▶ Work instruction: Wherever the string "purple" turns up in the data, copy the whole line.

▶ Supplied material:
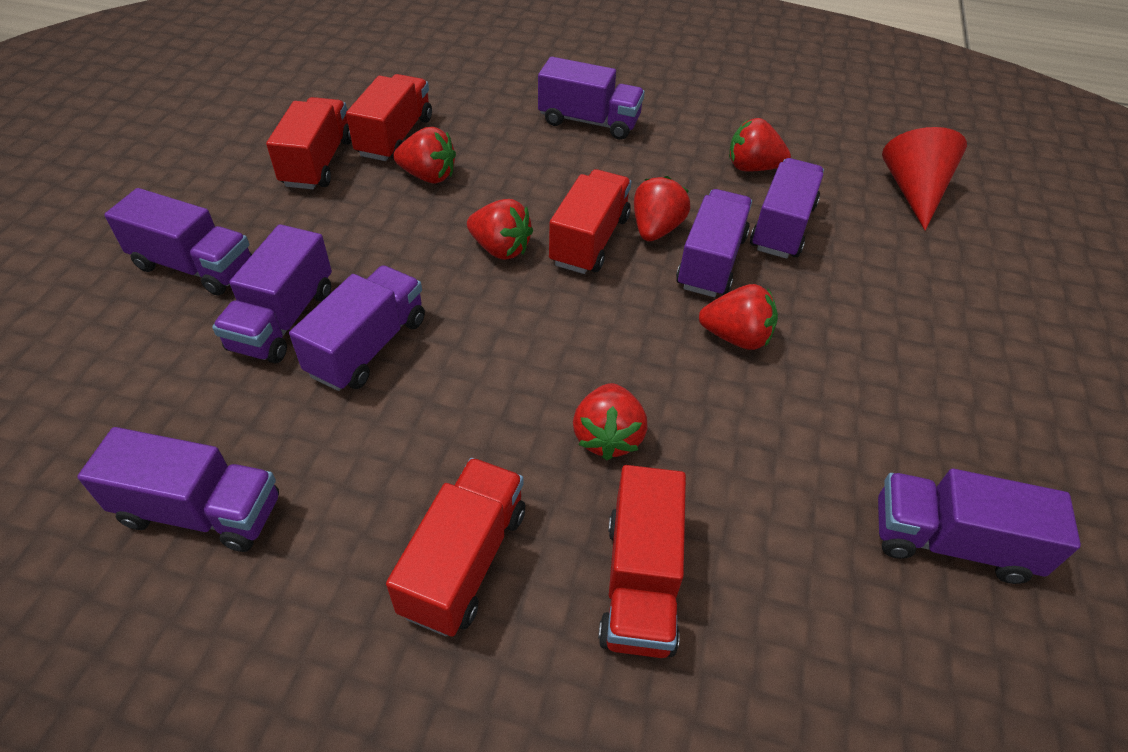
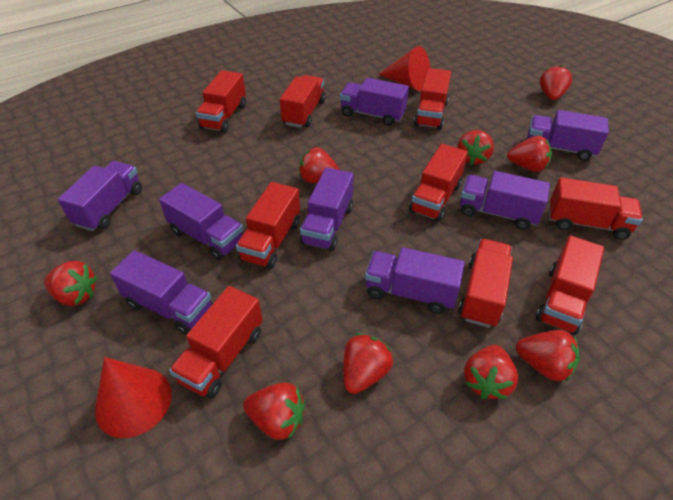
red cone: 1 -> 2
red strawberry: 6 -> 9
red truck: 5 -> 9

--

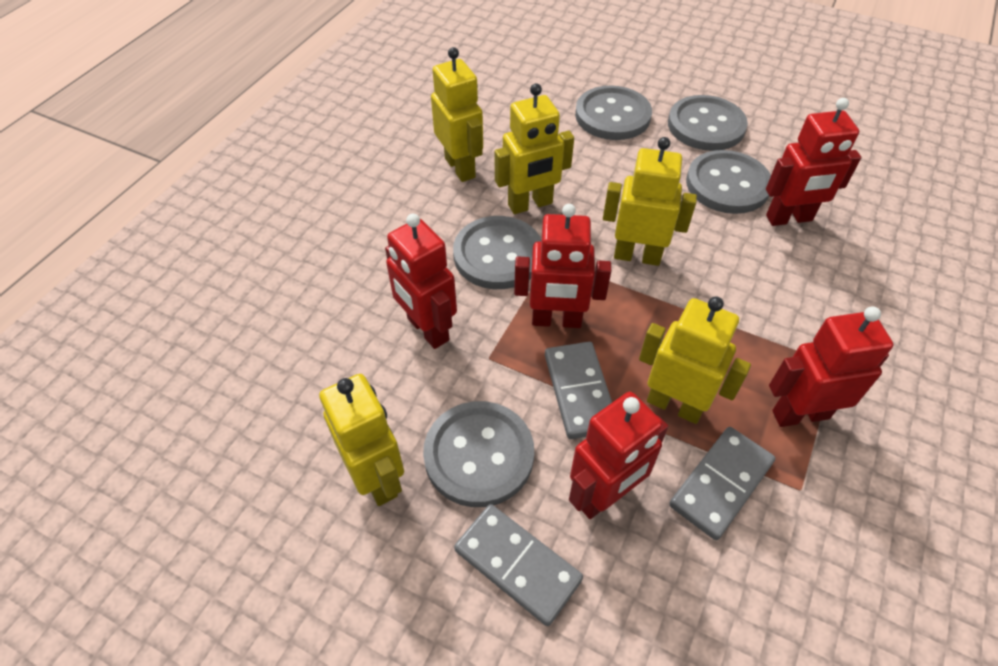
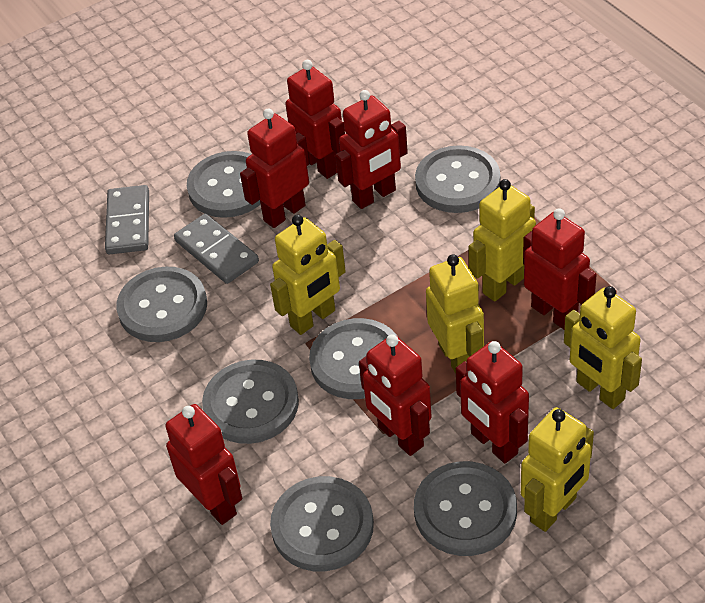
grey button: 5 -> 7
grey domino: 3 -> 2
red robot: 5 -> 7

==

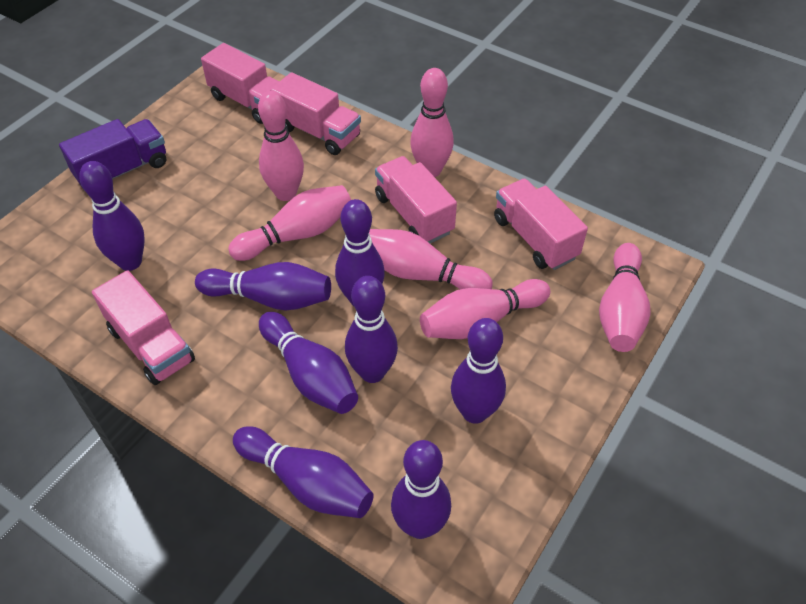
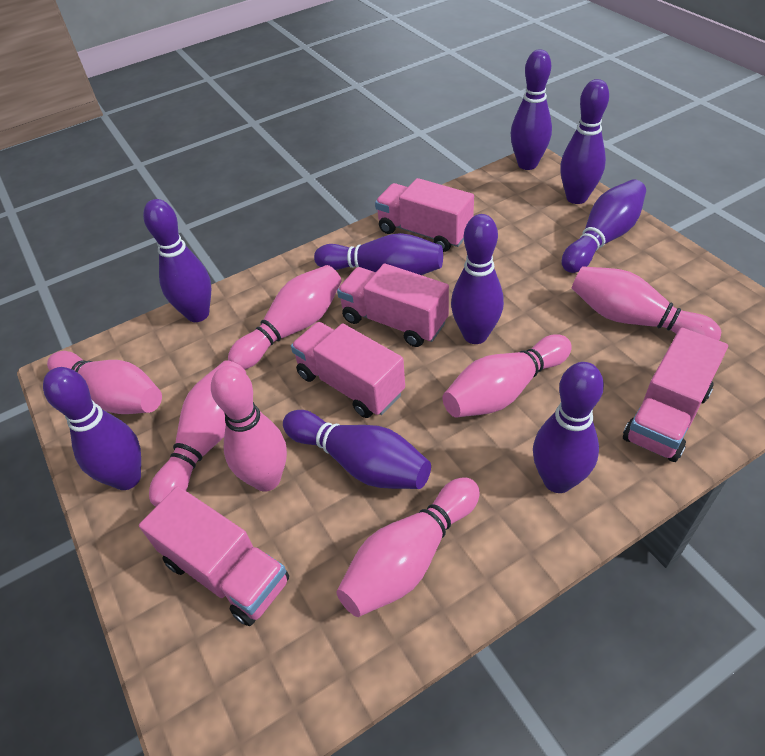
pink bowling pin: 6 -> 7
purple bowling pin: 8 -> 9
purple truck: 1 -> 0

▶ Exercise result:
purple bowling pin: 8 -> 9
purple truck: 1 -> 0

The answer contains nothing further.